◆ ENTRIES PROVIDED:
———

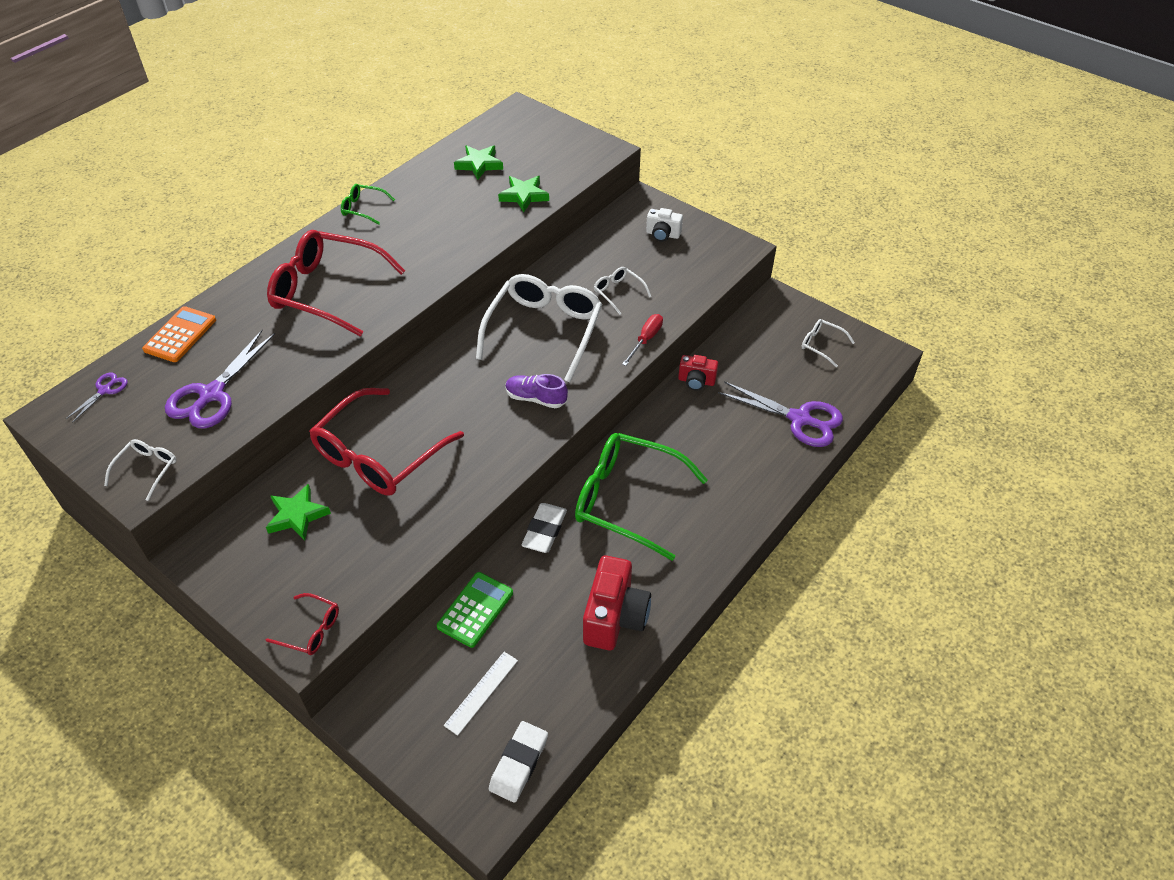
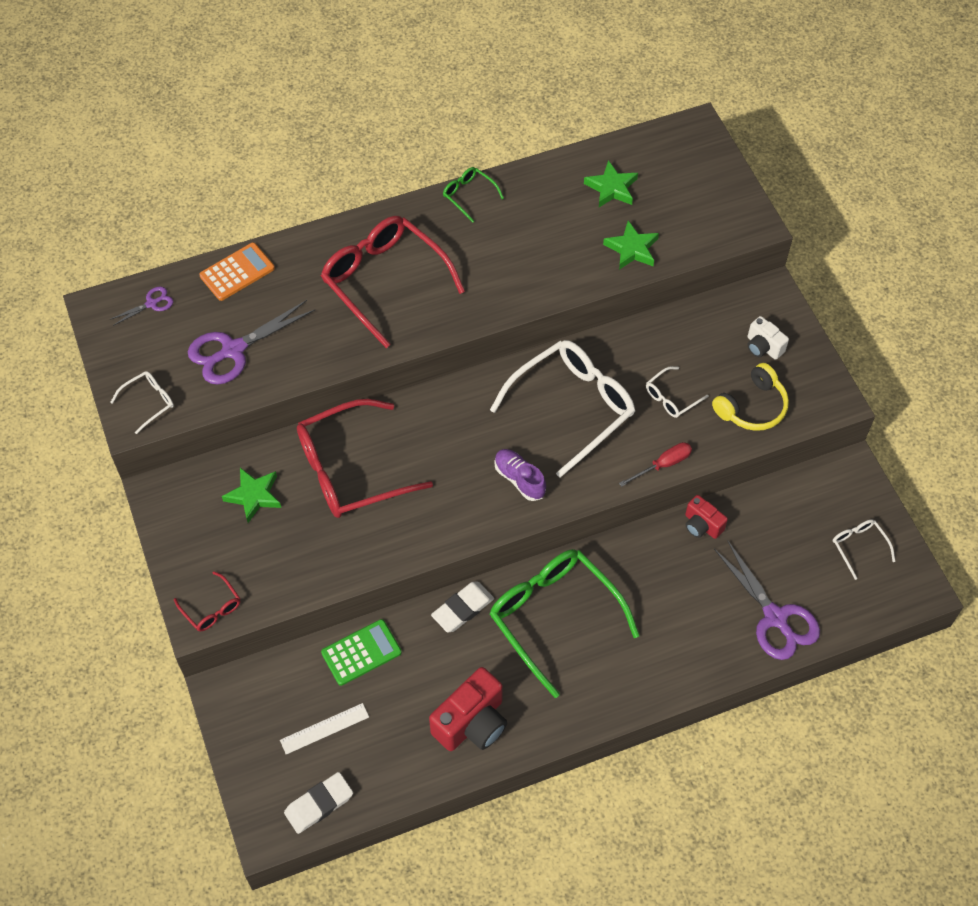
camera: 30 degrees right, 10 degrees up
(618, 293) = (671, 397): white glasses -> white glasses turned 120 degrees counterclockwise
(684, 275) = (752, 407): none -> yellow headphones

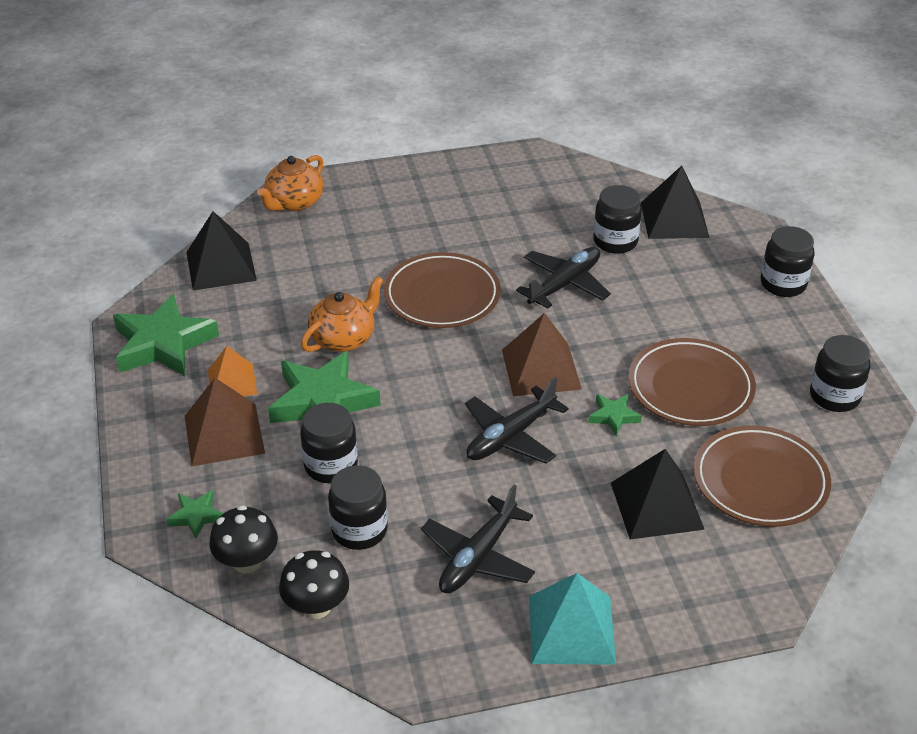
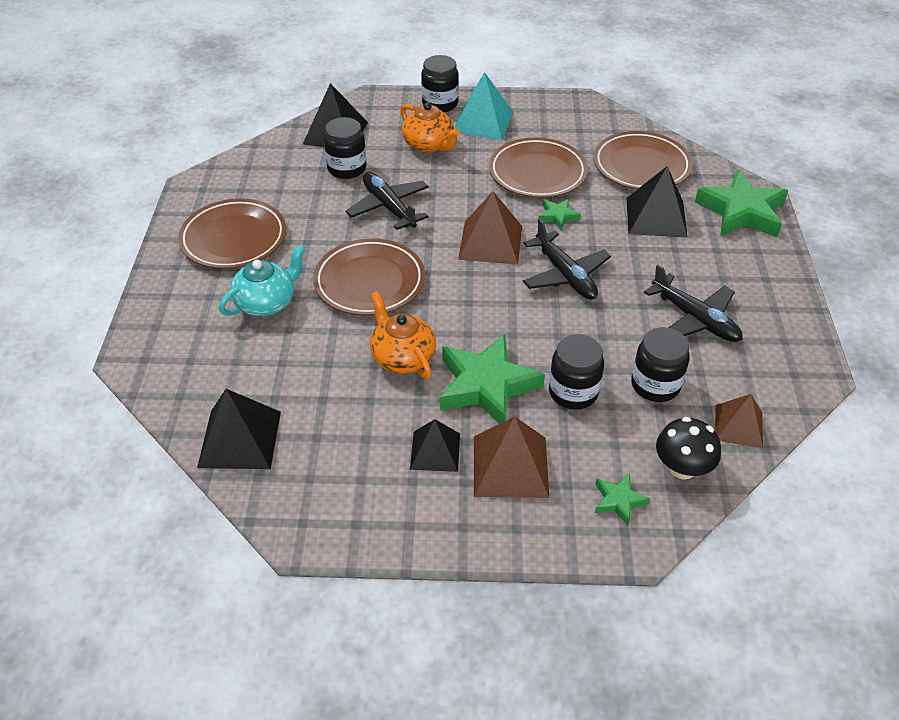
camera: 75 degrees left, 5 degrees up
(163, 344) = (351, 505): green star -> green star (741, 212)
(232, 382) = (435, 451): orange pyramid -> black pyramid
(294, 202) = (161, 363): orange teapot -> orange teapot (429, 145)
(316, 606) = (738, 426): black mushroom -> brown pyramid
(388, 239) = (266, 302): none -> turquoise teapot
(468, 198) = (234, 238): none -> brown plate
(572, 629) = (770, 284): turquoise pyramid -> turquoise pyramid (483, 121)
(834, 396) = (567, 114): black jar -> none

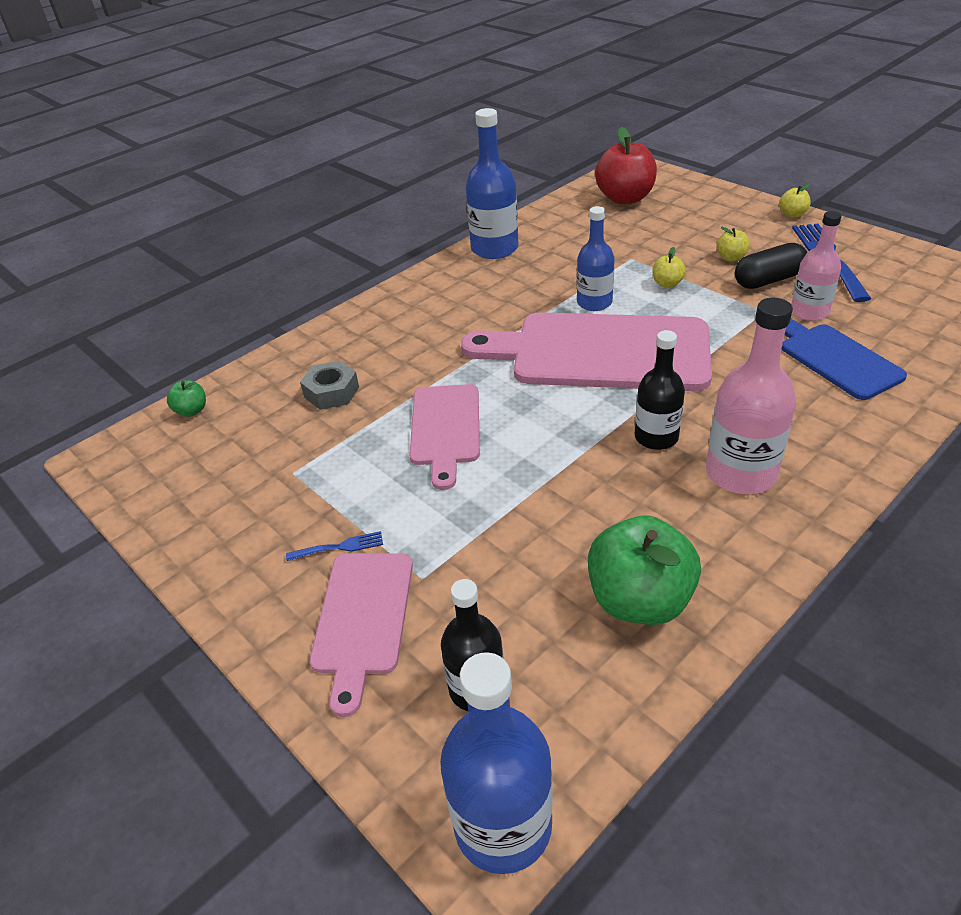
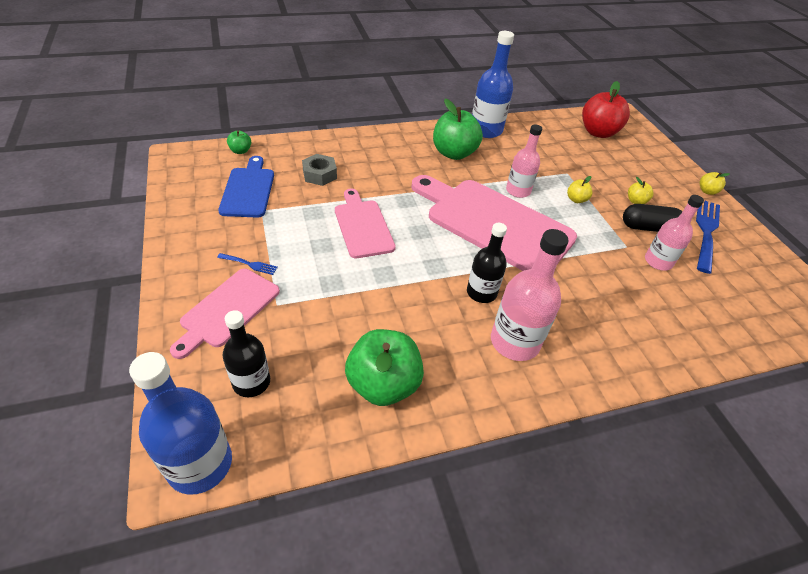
camera: 20 degrees right, 5 degrees up
(445, 429) = (362, 226): pink cutting board -> pink cutting board turned 135 degrees clockwise
(480, 292) = (454, 153): none -> green apple
(594, 302) = (518, 191): blue bottle -> pink bottle
(836, 359) = (648, 301): blue cutting board -> blue cutting board (248, 190)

———

◆ REQUIRED WORK:
Give back the lines above exactly, from the one with "(480, 292) = (454, 153): none -> green apple" through the last line.

◆ TASK RESULT:
(480, 292) = (454, 153): none -> green apple
(594, 302) = (518, 191): blue bottle -> pink bottle
(836, 359) = (648, 301): blue cutting board -> blue cutting board (248, 190)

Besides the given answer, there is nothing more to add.